• **Description of the task**
Return the line that has "move | yellow" and all lines below it through the last, exactly as they stand; omit pictures.

*** Provided material ***

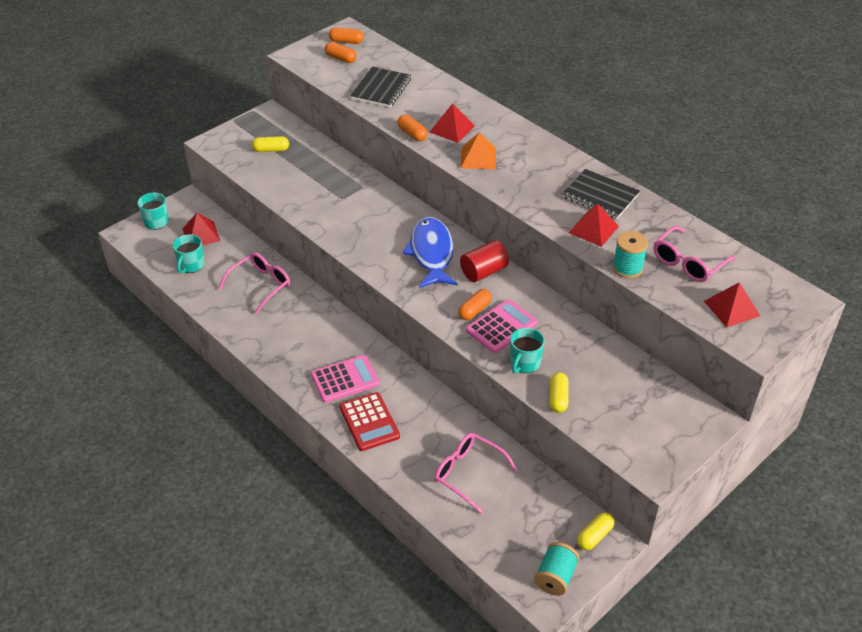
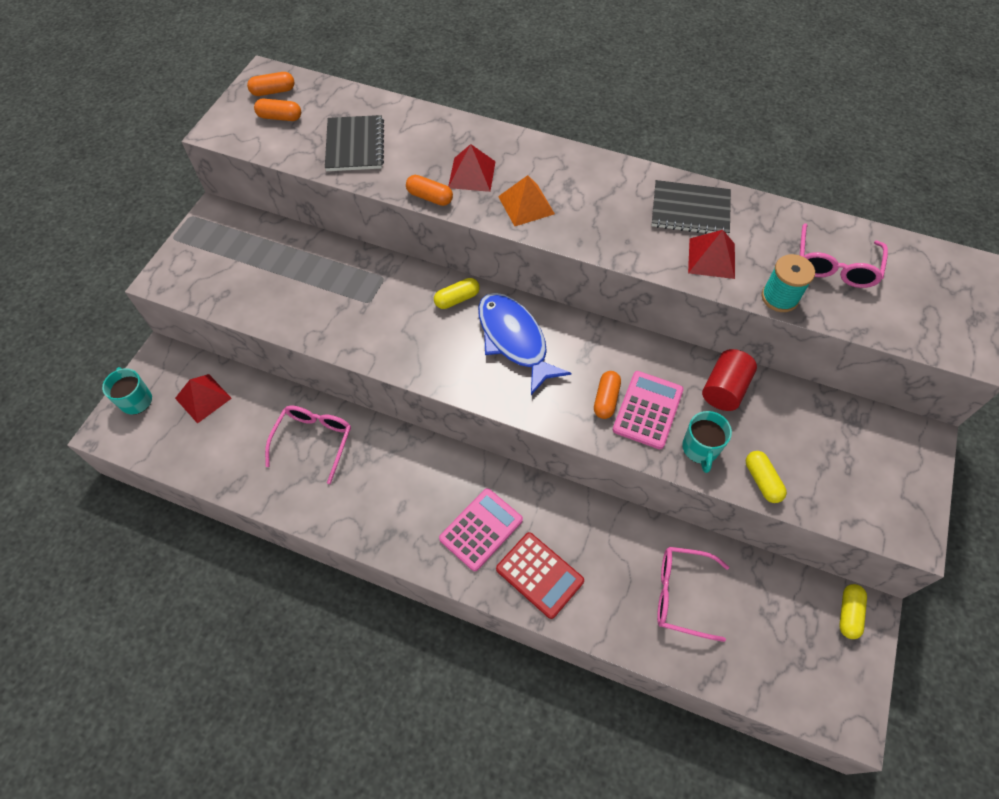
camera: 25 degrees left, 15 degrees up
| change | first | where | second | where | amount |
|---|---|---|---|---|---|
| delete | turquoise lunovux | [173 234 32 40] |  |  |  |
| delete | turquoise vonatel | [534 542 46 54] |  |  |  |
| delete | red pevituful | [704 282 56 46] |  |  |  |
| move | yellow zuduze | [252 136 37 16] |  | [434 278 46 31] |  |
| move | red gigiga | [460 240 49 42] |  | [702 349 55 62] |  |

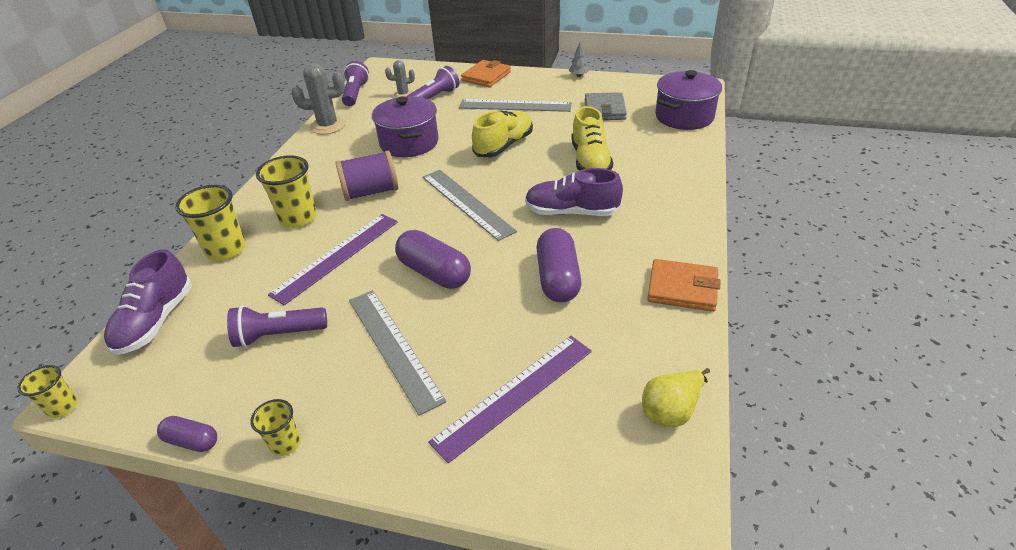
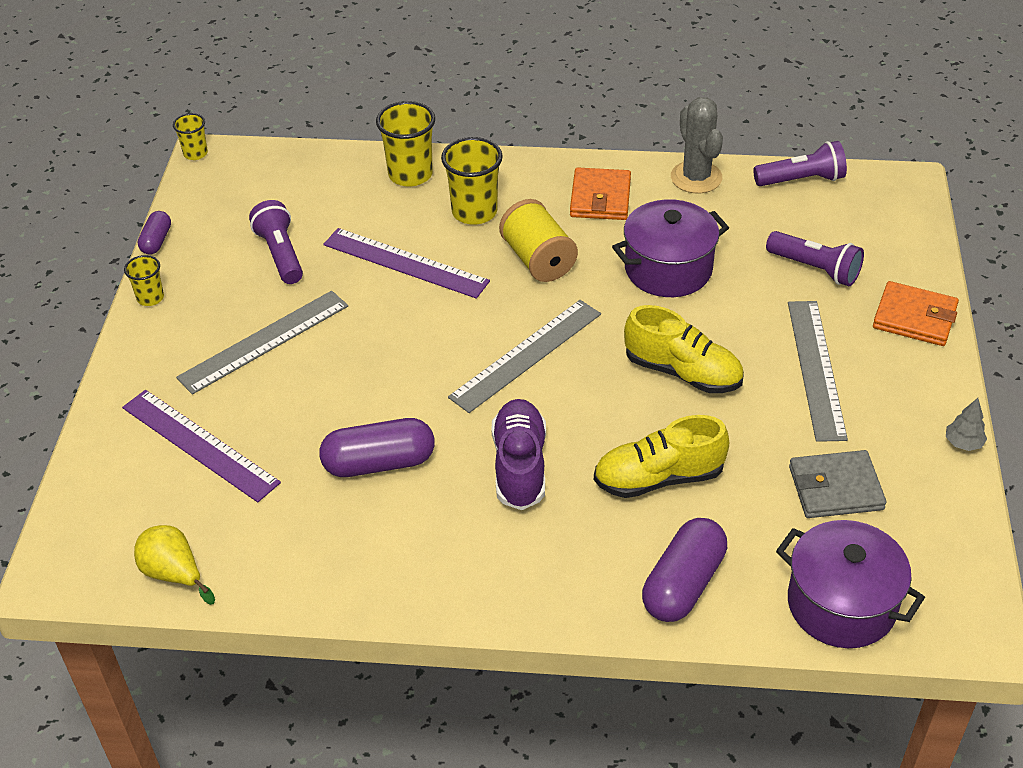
camera: 80 degrees right, 5 degrees up
| change | first | where | second | where | amount |
|---|---|---|---|---|---|
| delete |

*** End of Provided material ***

• **Reply to the exercise**
| move | yellow zuduze | [252 136 37 16] |  | [434 278 46 31] |  |
| move | red gigiga | [460 240 49 42] |  | [702 349 55 62] |  |

camera: 80 degrees right, 5 degrees up
| change | first | where | second | where | amount |
|---|---|---|---|---|---|
| delete |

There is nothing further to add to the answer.